ACTIVITY:
Print exactly the lines that run from the opening line of the material through the line with "[(0,142),(0,117),(5,110),(17,117),(0,142)]", and nothing else, leaving out pictures.

EXERCISE DATA:
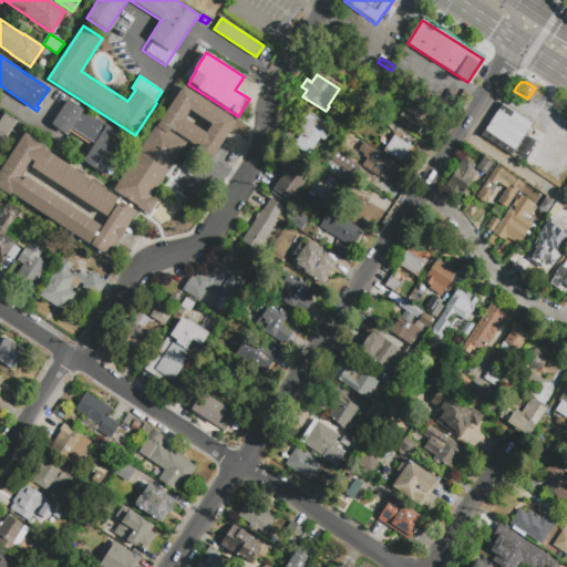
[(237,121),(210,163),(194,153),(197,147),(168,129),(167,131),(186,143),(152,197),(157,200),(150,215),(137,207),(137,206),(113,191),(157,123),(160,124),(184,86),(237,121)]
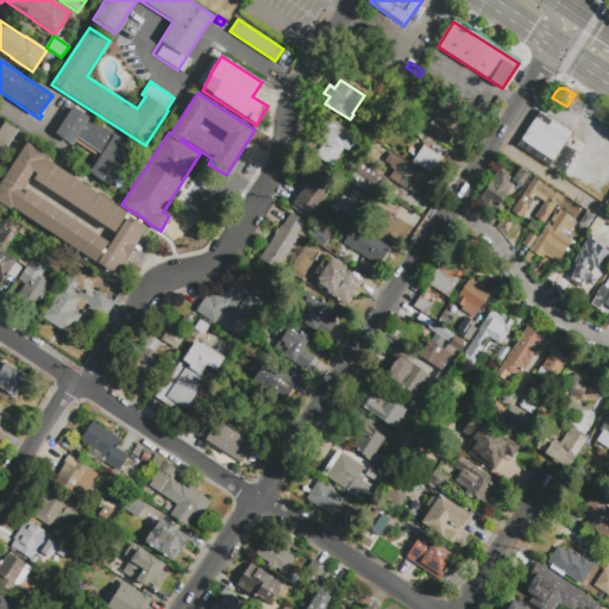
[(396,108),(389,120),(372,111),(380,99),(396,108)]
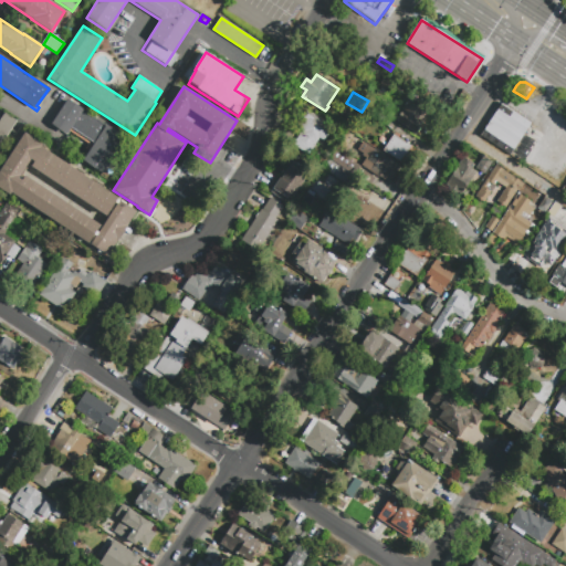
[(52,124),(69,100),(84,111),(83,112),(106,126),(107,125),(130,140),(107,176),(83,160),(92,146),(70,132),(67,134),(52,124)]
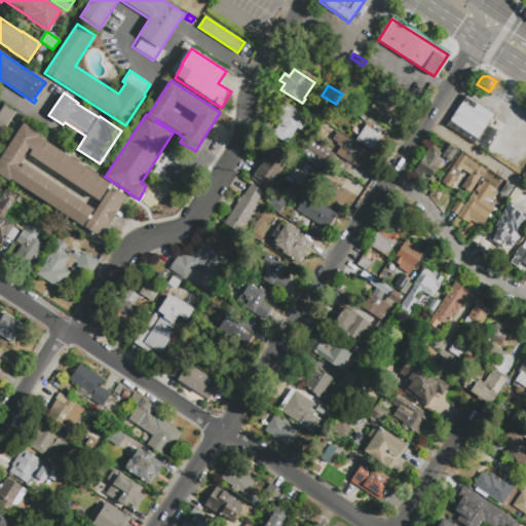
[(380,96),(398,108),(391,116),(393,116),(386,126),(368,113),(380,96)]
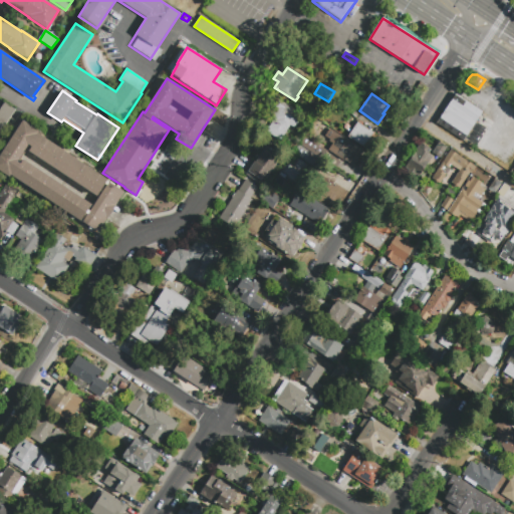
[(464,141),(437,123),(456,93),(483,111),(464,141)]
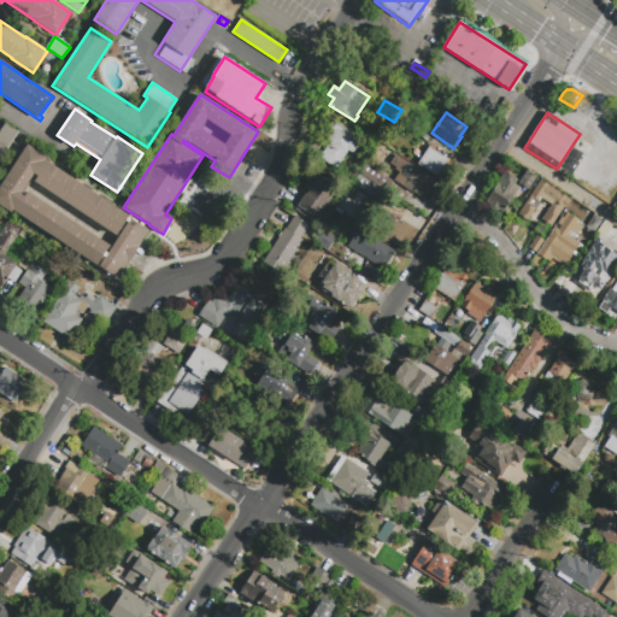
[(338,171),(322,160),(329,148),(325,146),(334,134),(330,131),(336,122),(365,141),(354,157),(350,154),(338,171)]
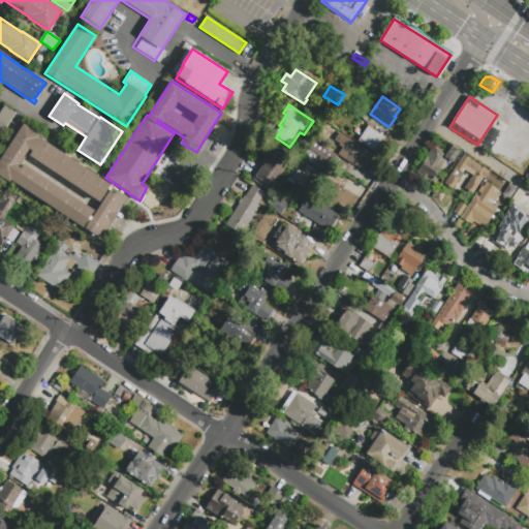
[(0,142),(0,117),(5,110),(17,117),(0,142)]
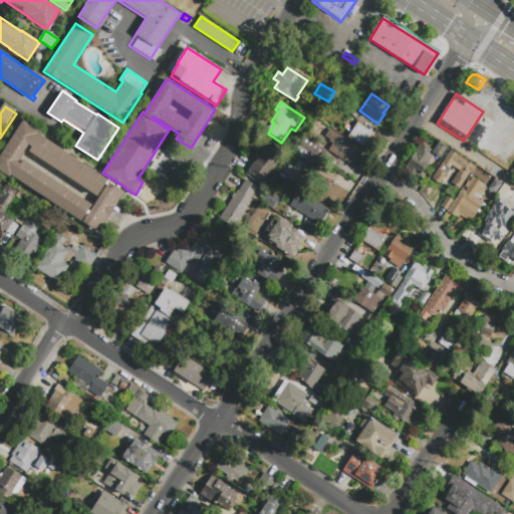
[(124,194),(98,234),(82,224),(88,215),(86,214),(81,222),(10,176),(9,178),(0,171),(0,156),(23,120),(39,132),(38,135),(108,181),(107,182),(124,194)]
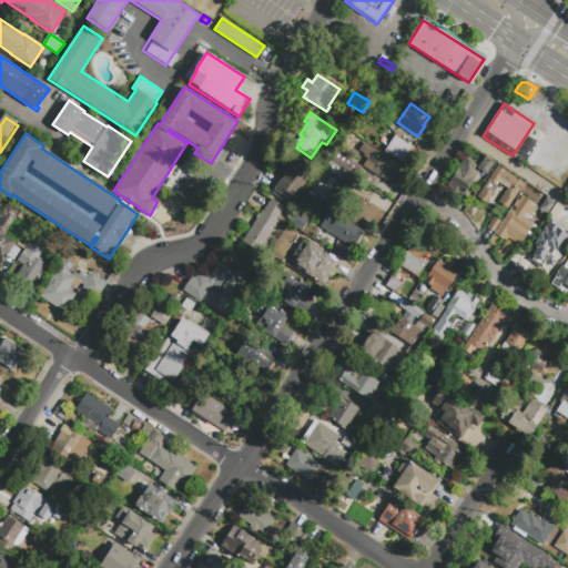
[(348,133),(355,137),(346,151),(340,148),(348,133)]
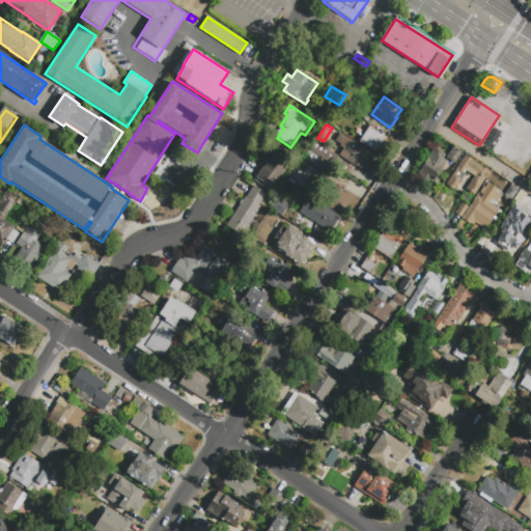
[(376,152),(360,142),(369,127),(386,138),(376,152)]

RESULT OF THIS EXERCISE:
[(237,121),(210,163),(194,153),(197,147),(168,129),(167,131),(186,143),(152,197),(157,200),(150,215),(137,207),(137,206),(113,191),(157,123),(160,124),(184,86),(237,121)]
[(396,108),(389,120),(372,111),(380,99),(396,108)]
[(52,124),(69,100),(84,111),(83,112),(106,126),(107,125),(130,140),(107,176),(83,160),(92,146),(70,132),(67,134),(52,124)]
[(380,96),(398,108),(391,116),(393,116),(386,126),(368,113),(380,96)]
[(464,141),(437,123),(456,93),(483,111),(464,141)]
[(338,171),(322,160),(329,148),(325,146),(334,134),(330,131),(336,122),(365,141),(354,157),(350,154),(338,171)]
[(0,142),(0,117),(5,110),(17,117),(0,142)]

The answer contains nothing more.